(Collection entries)
'''
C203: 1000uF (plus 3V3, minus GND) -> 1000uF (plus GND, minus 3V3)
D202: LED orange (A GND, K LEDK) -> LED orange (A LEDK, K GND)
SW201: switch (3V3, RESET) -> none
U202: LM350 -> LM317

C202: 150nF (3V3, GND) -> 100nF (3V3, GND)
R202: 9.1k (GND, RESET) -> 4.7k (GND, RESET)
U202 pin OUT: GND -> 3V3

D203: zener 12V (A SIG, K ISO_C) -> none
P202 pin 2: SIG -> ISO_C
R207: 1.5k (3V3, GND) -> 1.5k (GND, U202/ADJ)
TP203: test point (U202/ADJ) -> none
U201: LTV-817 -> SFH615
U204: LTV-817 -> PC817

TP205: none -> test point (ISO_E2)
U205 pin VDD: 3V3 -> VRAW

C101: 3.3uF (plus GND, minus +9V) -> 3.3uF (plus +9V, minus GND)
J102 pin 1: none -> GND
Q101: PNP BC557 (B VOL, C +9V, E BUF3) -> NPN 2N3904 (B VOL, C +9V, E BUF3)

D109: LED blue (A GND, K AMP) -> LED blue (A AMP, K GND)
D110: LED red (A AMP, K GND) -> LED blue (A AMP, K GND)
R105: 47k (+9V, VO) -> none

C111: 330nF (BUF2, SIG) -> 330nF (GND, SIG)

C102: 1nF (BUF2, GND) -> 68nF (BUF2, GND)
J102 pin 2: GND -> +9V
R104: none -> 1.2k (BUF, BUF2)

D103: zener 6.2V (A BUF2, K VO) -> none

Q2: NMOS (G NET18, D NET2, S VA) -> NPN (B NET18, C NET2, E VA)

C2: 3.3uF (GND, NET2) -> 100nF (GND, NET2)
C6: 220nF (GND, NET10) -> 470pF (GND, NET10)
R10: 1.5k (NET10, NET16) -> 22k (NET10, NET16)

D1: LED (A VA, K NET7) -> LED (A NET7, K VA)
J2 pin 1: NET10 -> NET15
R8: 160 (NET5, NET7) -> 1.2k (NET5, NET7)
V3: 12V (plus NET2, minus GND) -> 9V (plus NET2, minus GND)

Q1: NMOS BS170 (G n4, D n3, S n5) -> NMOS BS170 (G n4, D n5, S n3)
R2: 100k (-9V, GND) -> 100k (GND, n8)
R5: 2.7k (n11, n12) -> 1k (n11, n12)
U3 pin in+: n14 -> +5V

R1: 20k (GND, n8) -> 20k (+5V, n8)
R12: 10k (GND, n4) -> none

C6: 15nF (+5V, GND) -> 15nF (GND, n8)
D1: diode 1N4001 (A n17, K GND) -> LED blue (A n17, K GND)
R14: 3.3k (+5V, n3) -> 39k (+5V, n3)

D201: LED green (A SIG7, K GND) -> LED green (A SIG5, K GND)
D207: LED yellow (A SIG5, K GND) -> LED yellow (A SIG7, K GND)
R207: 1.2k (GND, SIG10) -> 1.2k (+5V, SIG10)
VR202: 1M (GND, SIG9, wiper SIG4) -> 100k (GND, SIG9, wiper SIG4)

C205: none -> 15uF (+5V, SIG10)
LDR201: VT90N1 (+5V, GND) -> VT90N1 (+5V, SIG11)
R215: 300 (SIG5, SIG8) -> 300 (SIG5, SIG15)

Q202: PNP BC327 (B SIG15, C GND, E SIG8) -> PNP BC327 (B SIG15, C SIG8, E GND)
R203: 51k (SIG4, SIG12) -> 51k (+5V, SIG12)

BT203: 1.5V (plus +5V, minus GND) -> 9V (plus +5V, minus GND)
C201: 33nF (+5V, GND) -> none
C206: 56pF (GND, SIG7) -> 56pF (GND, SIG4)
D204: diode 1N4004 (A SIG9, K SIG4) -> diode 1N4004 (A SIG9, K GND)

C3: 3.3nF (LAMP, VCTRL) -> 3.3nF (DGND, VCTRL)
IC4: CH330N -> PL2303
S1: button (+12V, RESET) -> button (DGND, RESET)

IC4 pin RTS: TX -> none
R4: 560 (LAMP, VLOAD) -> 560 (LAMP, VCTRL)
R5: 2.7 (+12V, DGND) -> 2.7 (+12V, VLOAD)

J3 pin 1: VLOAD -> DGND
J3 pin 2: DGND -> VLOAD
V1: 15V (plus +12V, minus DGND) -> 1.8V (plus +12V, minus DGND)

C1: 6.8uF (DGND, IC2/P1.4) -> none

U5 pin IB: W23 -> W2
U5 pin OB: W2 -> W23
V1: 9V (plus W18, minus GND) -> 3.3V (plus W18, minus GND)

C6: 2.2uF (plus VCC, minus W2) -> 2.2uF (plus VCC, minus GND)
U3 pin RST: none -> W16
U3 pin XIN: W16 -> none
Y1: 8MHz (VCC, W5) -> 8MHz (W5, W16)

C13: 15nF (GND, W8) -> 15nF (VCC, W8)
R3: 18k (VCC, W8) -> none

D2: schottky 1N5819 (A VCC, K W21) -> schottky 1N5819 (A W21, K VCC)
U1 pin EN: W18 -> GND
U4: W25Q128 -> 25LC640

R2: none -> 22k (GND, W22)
'''
▶ **EXERCISE GOAL**:
Search the data above for the word "DGND" and report how many lines contain it, with nothing further.

▶ **RESPONSE AREA**:
7